EXERCISE: Locate every line in the data below that contains the string "kern", and copy each such line in full.
>> BEGIN THE DATA
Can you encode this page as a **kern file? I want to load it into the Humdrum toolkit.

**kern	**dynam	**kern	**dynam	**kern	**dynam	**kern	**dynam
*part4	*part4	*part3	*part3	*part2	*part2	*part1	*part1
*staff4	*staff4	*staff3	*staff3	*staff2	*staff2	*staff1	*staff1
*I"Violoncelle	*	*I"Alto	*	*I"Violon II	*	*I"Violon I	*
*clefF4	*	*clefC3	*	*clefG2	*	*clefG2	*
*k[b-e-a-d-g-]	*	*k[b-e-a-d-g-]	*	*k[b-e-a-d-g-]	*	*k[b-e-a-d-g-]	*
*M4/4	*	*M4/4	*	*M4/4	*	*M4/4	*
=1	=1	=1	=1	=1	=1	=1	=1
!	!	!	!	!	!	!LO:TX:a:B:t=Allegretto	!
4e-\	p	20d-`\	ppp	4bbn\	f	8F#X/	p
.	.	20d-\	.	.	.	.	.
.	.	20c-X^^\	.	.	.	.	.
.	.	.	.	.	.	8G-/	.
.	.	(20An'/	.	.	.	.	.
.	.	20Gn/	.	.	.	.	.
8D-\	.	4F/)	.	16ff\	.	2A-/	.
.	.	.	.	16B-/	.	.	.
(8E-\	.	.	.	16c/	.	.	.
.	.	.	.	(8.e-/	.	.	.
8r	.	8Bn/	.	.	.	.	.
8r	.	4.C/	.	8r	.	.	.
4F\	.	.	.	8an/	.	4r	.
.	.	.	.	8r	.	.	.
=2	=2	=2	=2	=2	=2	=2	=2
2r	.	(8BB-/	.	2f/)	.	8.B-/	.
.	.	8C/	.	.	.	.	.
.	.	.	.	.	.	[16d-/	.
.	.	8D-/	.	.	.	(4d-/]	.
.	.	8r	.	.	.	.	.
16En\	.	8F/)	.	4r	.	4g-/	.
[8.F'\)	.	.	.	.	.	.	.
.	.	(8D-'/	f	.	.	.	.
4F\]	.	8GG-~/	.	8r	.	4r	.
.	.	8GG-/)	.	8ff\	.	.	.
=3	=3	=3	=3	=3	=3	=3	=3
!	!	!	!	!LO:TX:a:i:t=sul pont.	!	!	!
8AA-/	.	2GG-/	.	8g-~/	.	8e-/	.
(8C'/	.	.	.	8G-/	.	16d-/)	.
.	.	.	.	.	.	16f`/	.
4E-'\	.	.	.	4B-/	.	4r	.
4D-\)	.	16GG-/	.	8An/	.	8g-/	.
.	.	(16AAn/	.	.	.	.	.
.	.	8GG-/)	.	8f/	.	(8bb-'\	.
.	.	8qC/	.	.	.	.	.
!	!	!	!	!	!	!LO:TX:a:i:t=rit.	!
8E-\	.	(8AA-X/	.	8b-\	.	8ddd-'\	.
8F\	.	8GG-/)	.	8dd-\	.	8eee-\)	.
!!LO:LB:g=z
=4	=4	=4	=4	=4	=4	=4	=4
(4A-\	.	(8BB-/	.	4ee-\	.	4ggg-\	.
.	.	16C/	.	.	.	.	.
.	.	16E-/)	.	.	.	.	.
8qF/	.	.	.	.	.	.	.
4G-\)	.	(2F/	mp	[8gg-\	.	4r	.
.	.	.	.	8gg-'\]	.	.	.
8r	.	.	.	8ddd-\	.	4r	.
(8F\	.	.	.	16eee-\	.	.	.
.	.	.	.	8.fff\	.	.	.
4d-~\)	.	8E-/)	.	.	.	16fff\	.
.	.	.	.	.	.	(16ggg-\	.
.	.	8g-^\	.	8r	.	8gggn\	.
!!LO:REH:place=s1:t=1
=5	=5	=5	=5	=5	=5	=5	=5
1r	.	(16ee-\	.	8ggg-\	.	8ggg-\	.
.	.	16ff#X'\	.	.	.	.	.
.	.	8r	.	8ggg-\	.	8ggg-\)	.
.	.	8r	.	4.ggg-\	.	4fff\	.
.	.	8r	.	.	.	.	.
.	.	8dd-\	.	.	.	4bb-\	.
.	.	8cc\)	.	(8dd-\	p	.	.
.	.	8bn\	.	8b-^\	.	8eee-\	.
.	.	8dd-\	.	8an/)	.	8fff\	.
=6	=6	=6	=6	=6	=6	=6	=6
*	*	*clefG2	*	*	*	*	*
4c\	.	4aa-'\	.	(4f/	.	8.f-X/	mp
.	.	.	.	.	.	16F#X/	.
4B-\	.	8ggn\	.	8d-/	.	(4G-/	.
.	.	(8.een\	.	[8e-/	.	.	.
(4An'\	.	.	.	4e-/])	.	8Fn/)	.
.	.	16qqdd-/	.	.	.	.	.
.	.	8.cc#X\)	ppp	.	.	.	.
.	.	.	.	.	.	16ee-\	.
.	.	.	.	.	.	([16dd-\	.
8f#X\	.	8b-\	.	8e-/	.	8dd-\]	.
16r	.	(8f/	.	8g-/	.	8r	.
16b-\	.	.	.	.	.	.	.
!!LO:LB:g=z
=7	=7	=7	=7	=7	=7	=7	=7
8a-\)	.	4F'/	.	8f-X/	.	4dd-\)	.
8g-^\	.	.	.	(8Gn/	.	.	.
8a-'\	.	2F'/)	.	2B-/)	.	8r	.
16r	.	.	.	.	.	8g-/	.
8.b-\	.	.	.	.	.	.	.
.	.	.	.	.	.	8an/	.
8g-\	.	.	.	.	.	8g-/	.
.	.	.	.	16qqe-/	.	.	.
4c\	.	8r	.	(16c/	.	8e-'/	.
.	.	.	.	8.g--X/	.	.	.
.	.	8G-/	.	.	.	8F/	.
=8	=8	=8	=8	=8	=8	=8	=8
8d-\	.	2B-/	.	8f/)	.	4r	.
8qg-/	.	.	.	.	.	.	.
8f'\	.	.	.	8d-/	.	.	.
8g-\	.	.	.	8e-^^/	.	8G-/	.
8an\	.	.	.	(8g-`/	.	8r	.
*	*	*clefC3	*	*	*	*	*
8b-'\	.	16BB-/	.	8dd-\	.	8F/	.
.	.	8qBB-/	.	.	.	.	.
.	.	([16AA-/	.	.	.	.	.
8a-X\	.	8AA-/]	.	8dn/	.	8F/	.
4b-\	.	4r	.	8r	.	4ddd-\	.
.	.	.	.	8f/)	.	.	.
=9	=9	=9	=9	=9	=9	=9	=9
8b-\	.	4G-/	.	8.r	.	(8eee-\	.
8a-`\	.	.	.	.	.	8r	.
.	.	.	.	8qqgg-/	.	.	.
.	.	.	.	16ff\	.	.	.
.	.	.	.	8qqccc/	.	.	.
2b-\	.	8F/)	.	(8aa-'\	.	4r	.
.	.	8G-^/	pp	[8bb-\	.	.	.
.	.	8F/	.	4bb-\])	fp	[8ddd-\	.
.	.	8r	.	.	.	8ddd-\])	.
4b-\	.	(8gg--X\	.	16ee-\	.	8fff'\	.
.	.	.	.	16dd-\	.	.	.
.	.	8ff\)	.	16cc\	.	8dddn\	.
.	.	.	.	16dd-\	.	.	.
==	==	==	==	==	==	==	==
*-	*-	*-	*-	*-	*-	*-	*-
>> END THE DATA
THE SOLUTION:
Can you encode this page as a **kern file? I want to load it into the Humdrum toolkit.
**kern	**dynam	**kern	**dynam	**kern	**dynam	**kern	**dynam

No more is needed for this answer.